▸ DATA TO EXAMINE
- - - -
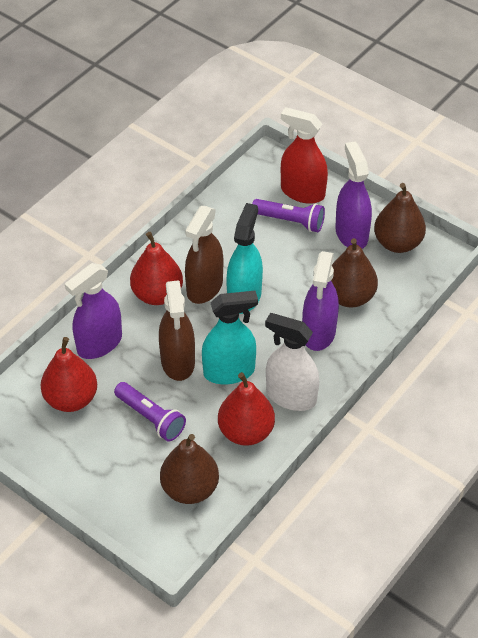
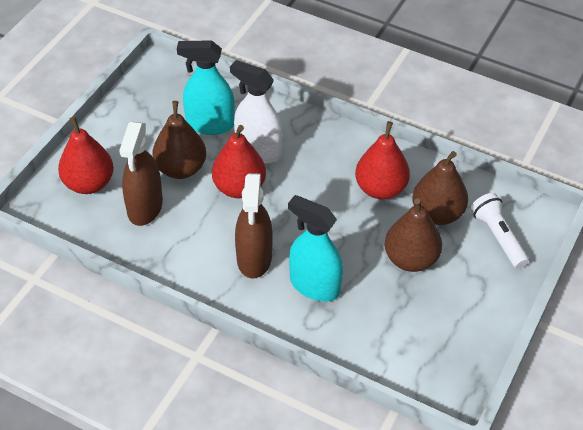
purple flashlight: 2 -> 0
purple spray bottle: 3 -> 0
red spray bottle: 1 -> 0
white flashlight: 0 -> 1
- - - -
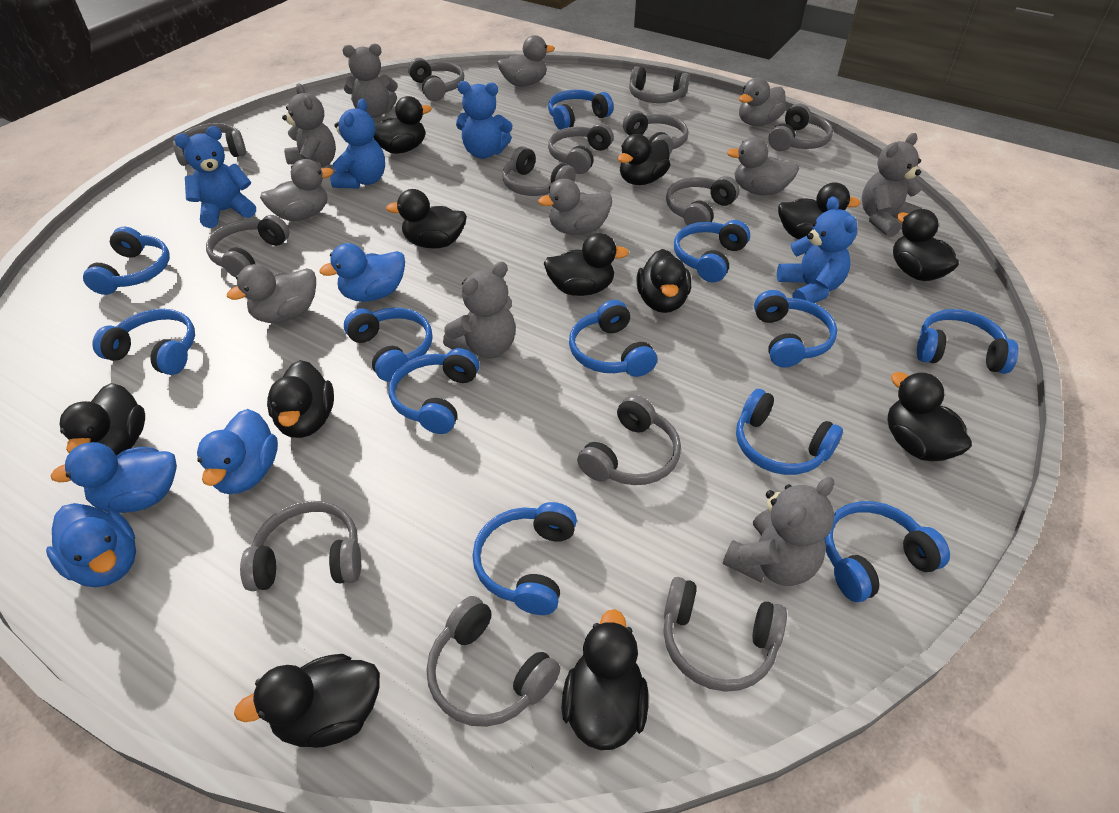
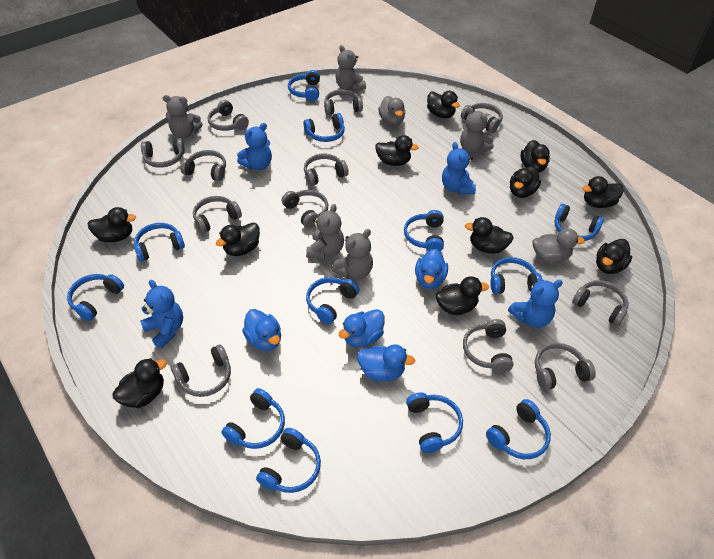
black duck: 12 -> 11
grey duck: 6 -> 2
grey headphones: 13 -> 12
- - - -
▸ EXERCISE DETAILS
For this exercise, repeat exactly the lines of the data above from the one with "purple flashlight: 2 -> 0" down to the one with "white flashlight: 0 -> 1", both end lines included.

▸ SOLUTION TO THIS EXERCISE
purple flashlight: 2 -> 0
purple spray bottle: 3 -> 0
red spray bottle: 1 -> 0
white flashlight: 0 -> 1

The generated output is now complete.